** RECORDS SUPPLIED follows **

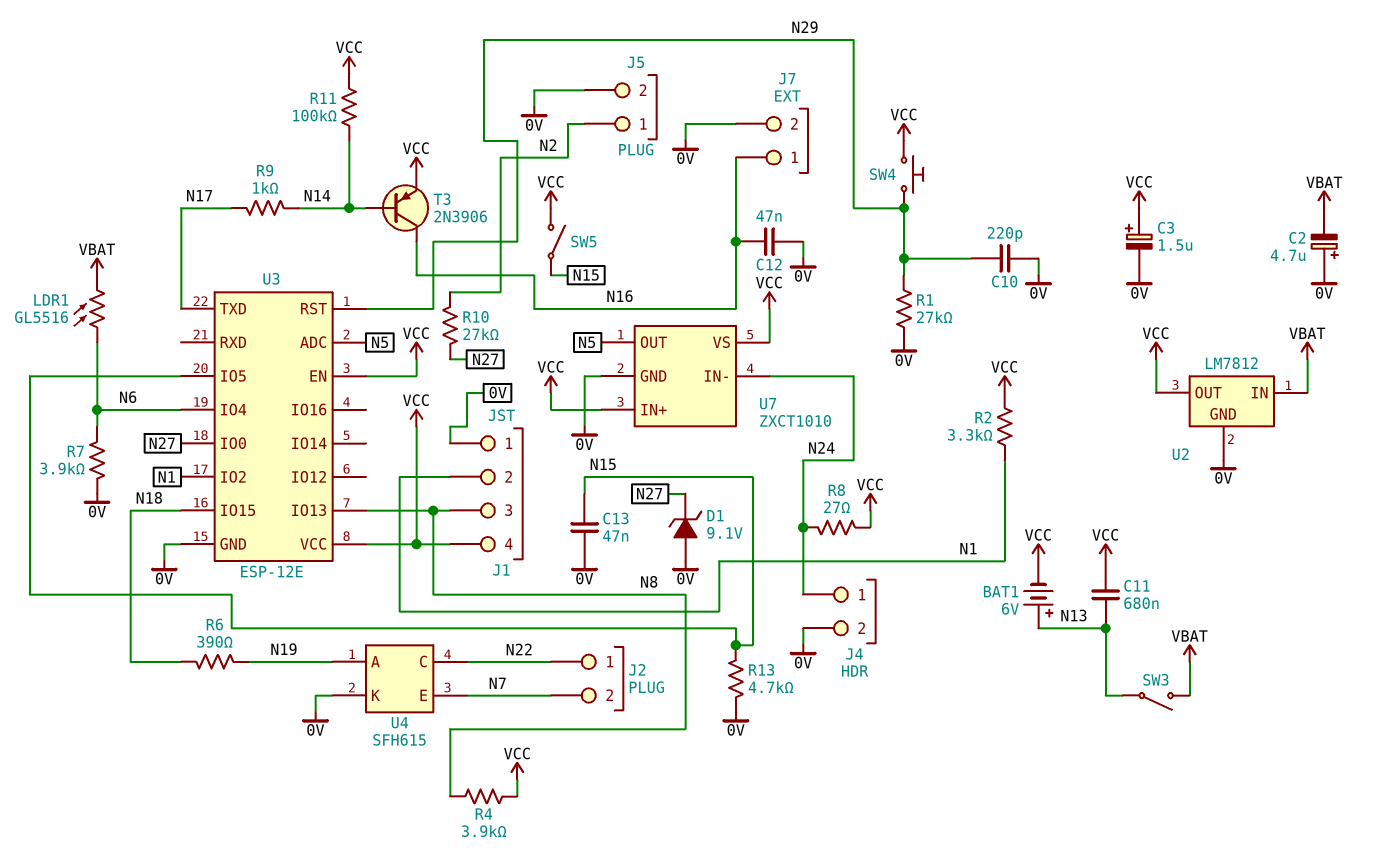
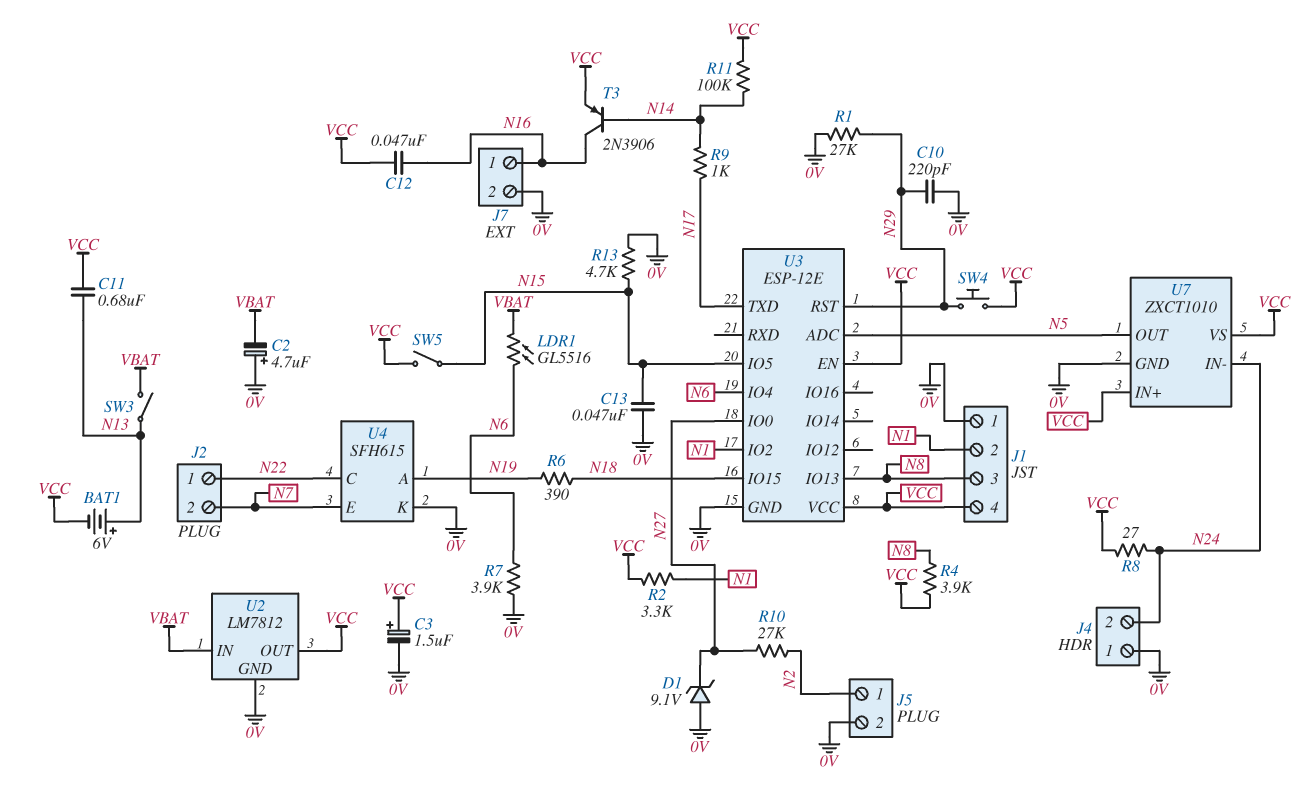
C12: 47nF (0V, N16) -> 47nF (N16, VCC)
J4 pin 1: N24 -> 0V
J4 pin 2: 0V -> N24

** End of RECORDS SUPPLIED **
** RECORDS SUPPLIED follows **

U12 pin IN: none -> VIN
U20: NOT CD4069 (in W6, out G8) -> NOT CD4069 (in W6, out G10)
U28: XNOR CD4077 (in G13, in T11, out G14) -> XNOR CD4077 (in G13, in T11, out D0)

** End of RECORDS SUPPLIED **
** RECORDS SUPPLIED follows **

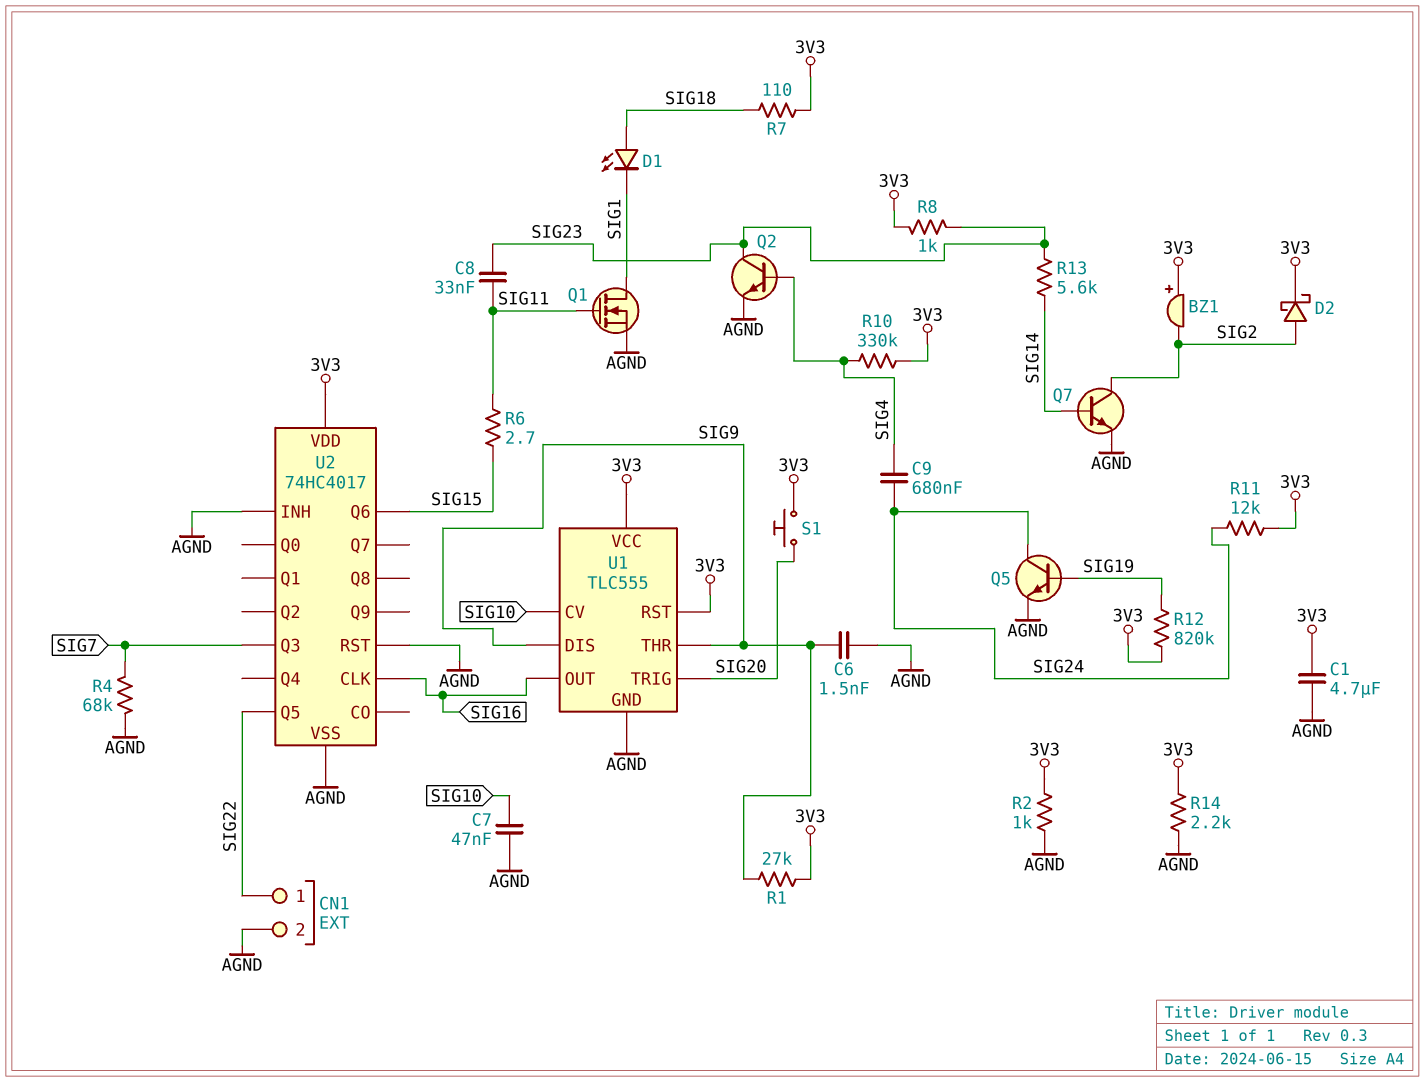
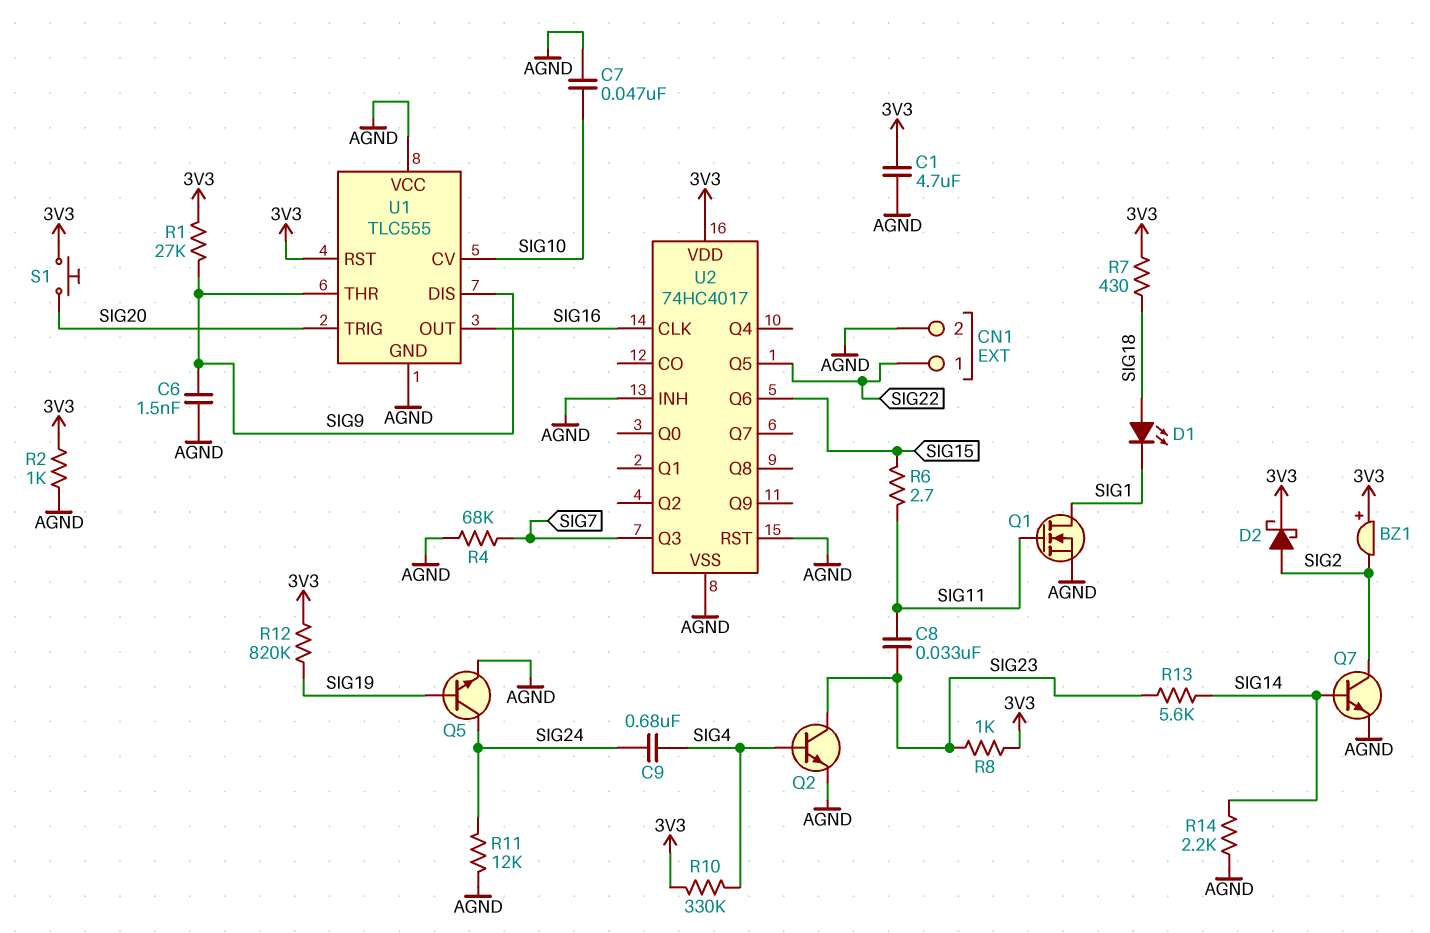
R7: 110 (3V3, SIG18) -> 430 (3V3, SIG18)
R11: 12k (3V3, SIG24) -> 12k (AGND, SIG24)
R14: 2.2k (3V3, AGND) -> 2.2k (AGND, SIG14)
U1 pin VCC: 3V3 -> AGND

** End of RECORDS SUPPLIED **

TASK OBJECTIVE: Copy out each line of the data that has the word "AGND" in it.

ANSWER SPACE:
R11: 12k (3V3, SIG24) -> 12k (AGND, SIG24)
R14: 2.2k (3V3, AGND) -> 2.2k (AGND, SIG14)
U1 pin VCC: 3V3 -> AGND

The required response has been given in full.